WORK TO BE COMPLETED:
Would you please transcribe the records below from the line with "(290, 317) = (743, 286): orange" through their final line, exactly and with no other lines?
EXTRACTED MATERIAL Start Marker
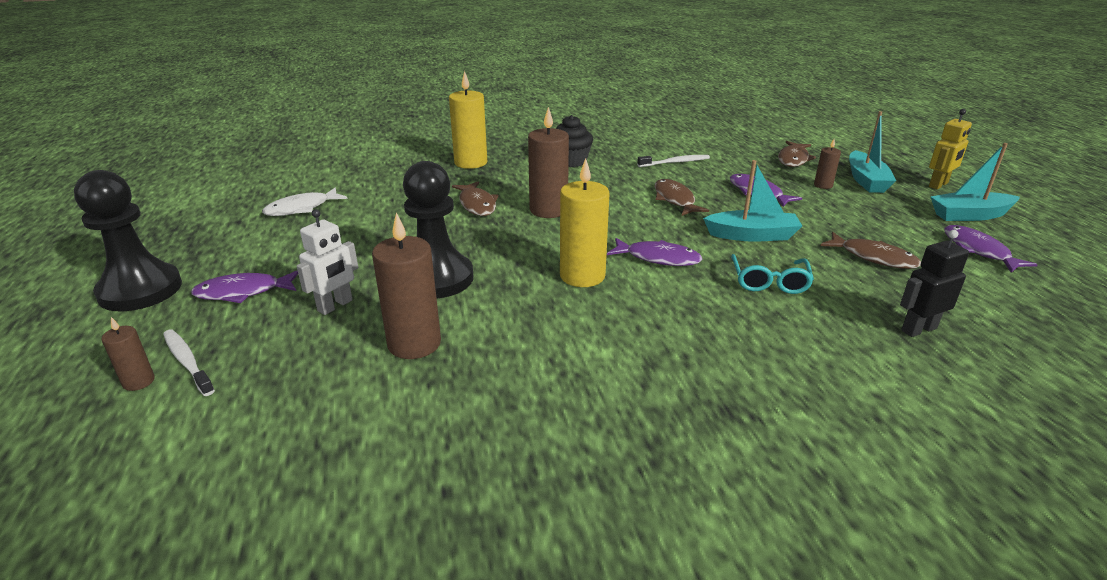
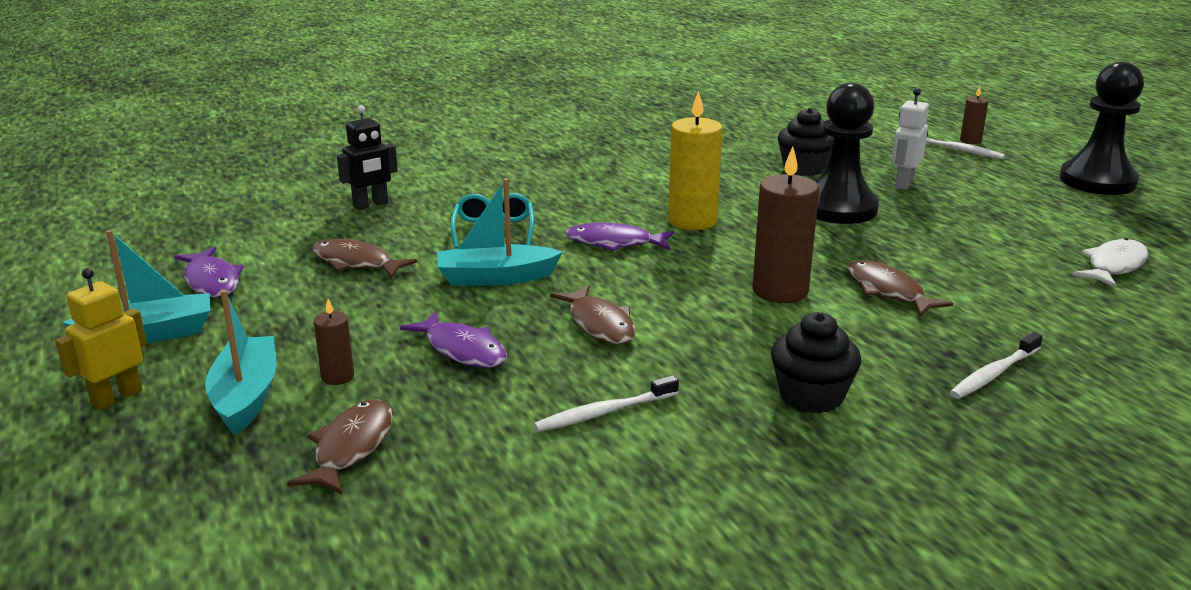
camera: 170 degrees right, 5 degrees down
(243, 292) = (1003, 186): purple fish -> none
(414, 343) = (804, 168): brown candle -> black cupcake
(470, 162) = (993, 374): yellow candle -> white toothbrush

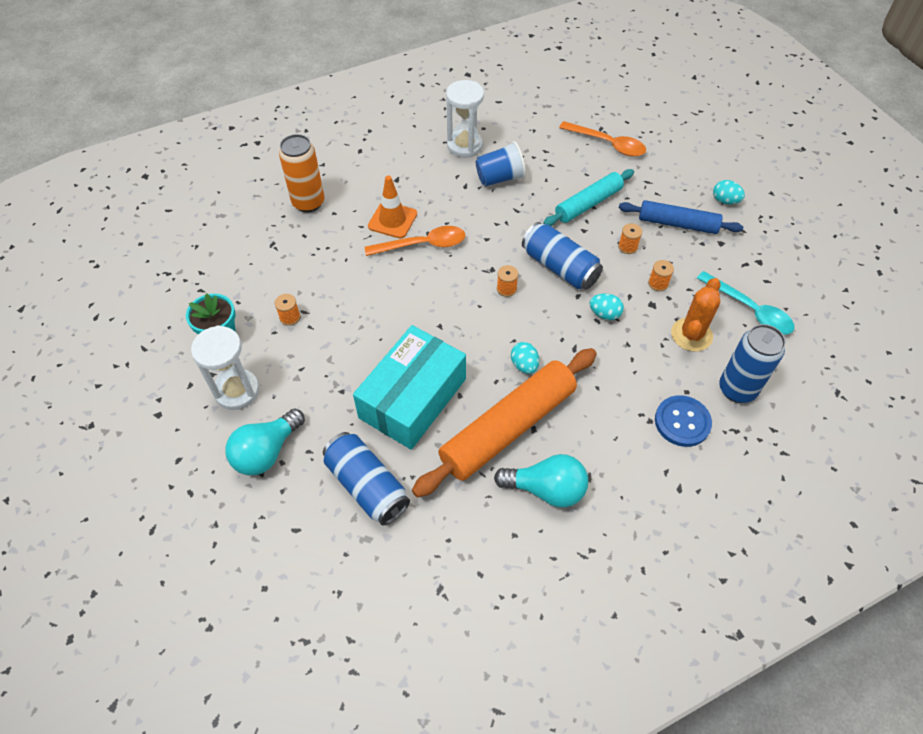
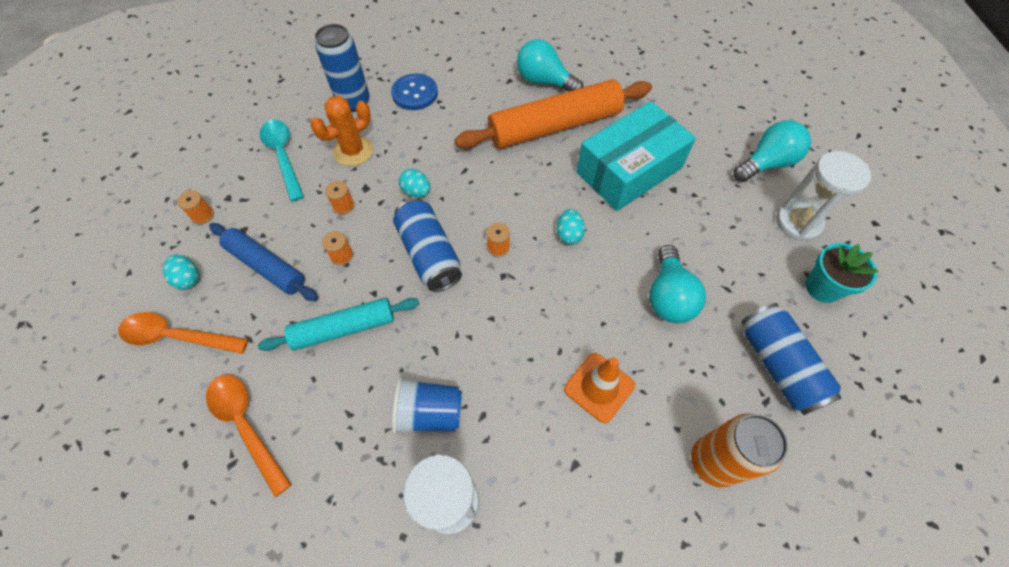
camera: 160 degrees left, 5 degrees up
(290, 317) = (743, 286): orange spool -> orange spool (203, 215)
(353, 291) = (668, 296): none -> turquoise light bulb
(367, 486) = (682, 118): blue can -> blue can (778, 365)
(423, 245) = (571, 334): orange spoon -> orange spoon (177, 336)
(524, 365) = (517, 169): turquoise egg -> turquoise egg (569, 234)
EXTRACTED MATERIAL End Marker
TASK RESULT:
(290, 317) = (743, 286): orange spool -> orange spool (203, 215)
(353, 291) = (668, 296): none -> turquoise light bulb
(367, 486) = (682, 118): blue can -> blue can (778, 365)
(423, 245) = (571, 334): orange spoon -> orange spoon (177, 336)
(524, 365) = (517, 169): turquoise egg -> turquoise egg (569, 234)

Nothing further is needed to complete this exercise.